→ Work to complete
Restate, word for word and with no pictures, the stretch of lines in the data below that begins at the line with "(294, 340) = (257, 261): orange star -> none" and ends at the line with "(299, 206) = (779, 141): yellow", inclusive.

(Object correspondence data)
- Opening Delimiter -

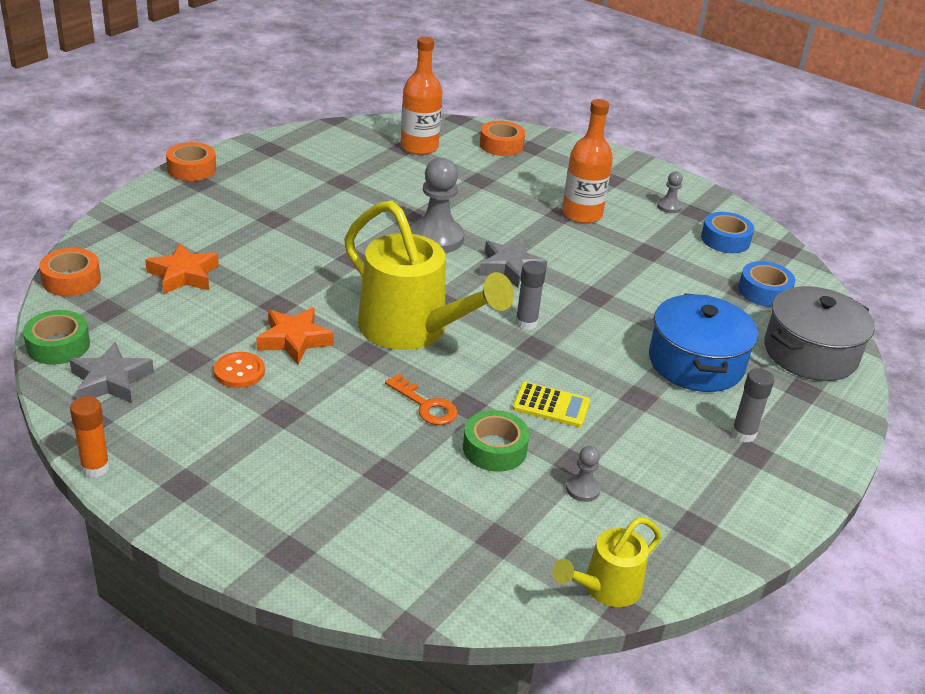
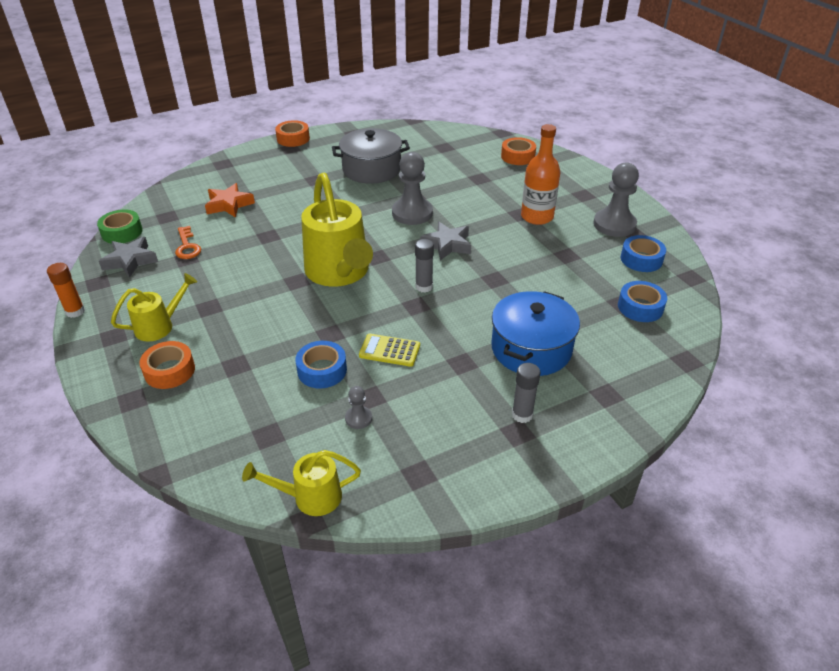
camera: 30 degrees right, 5 degrees up
(71, 280) = (164, 194): orange tape -> orange tape (169, 371)
(239, 371) = (207, 273): orange button -> none
(239, 453) = (160, 326): none -> yellow watering can
(294, 340) = (257, 261): orange star -> none
(419, 147) = (456, 148): orange bottle -> none
(426, 405) = (302, 327): orange key -> orange key (187, 246)
(494, 449) = (322, 370): green tape -> blue tape
(551, 405) = (389, 350): yellow calculator -> yellow calculator turned 150 degrees clockwise
(669, 207) = (614, 224): grey pawn -> grey pawn, size x2.09
(810, 353) = (639, 366): grey pot -> grey pot (371, 169)

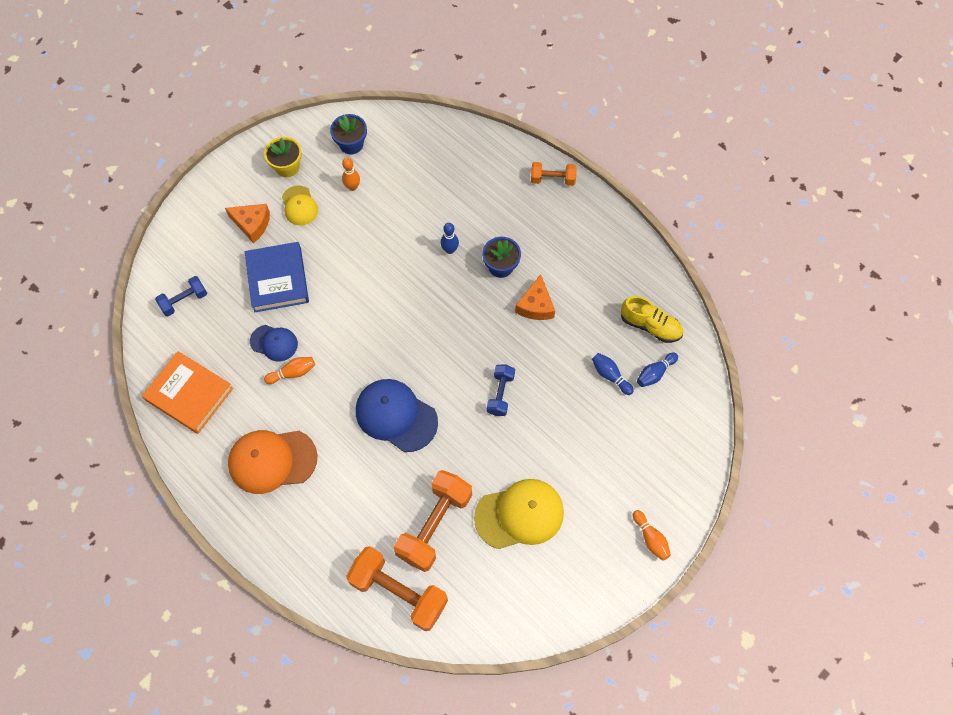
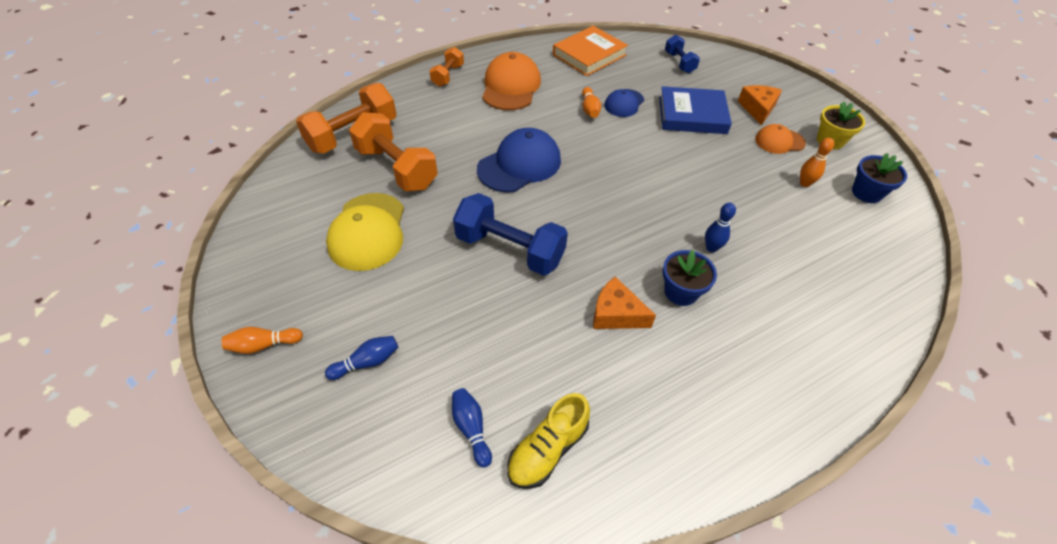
camera: 105 degrees right, 15 degrees down
(252, 224) = (757, 109): orange cheese -> orange cheese turned 150 degrees clockwise
(299, 206) = (779, 141): yellow cap -> orange cap
(500, 394) = (510, 249): blue dumbbell -> blue dumbbell, size x1.82
(552, 179) = (824, 392): orange dumbbell -> orange dumbbell (448, 75)
(610, 375) = (490, 369): blue bowling pin -> blue bowling pin (367, 362)

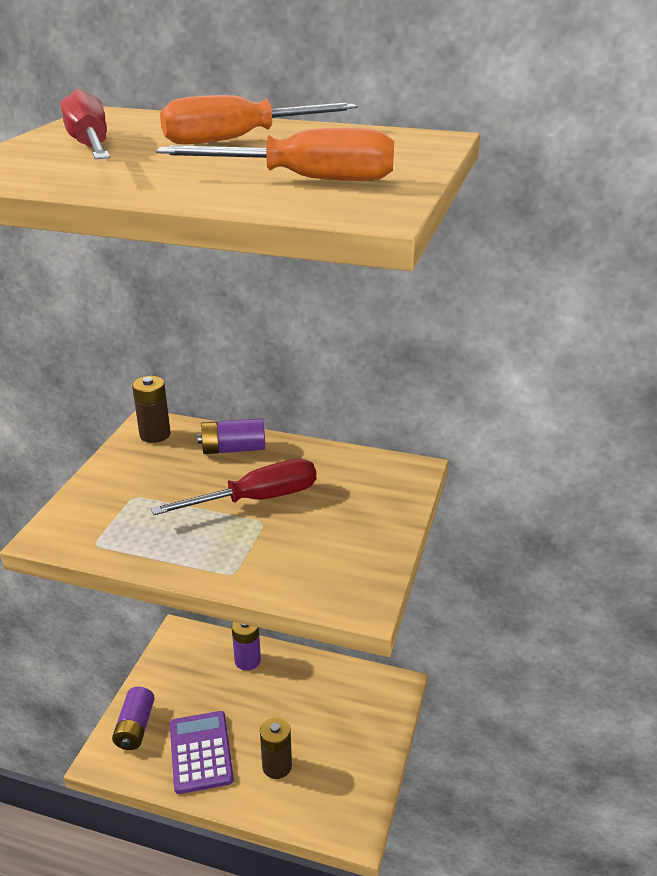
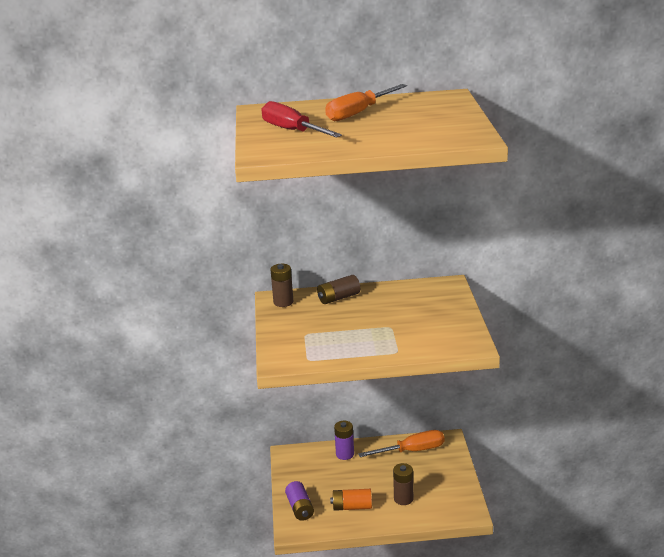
camera: 20 degrees left, 5 degrees down
(201, 752) = (352, 507): purple calculator -> orange battery
(233, 449) = (338, 298): purple battery -> brown battery
(257, 499) = (377, 318): red screwdriver -> none
(306, 179) = (427, 129): orange screwdriver -> orange screwdriver (412, 451)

- Closing Delimiter -

→ Solution to the problem
(294, 340) = (257, 261): orange star -> none
(419, 147) = (456, 148): orange bottle -> none
(426, 405) = (302, 327): orange key -> orange key (187, 246)
(494, 449) = (322, 370): green tape -> blue tape
(551, 405) = (389, 350): yellow calculator -> yellow calculator turned 150 degrees clockwise
(669, 207) = (614, 224): grey pawn -> grey pawn, size x2.09
(810, 353) = (639, 366): grey pot -> grey pot (371, 169)

camera: 105 degrees right, 15 degrees down
(252, 224) = (757, 109): orange cheese -> orange cheese turned 150 degrees clockwise
(299, 206) = (779, 141): yellow cap -> orange cap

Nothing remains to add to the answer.